▶ **ASSIGNMENT**
As soon as the line containing "orange brick A2:A3" appears in the material below, start returning lines exactly, and end with the line containing "black brick G4".

▶ **LISTED RECORDS**
--------------------

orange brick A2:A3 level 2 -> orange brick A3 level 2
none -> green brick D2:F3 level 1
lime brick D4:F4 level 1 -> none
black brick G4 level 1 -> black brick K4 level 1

--------------------

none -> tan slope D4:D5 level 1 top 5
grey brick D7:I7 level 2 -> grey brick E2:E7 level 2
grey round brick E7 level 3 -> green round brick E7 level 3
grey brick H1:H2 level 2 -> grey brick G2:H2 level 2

--------------------

▶ **TASK RESULT**
orange brick A2:A3 level 2 -> orange brick A3 level 2
none -> green brick D2:F3 level 1
lime brick D4:F4 level 1 -> none
black brick G4 level 1 -> black brick K4 level 1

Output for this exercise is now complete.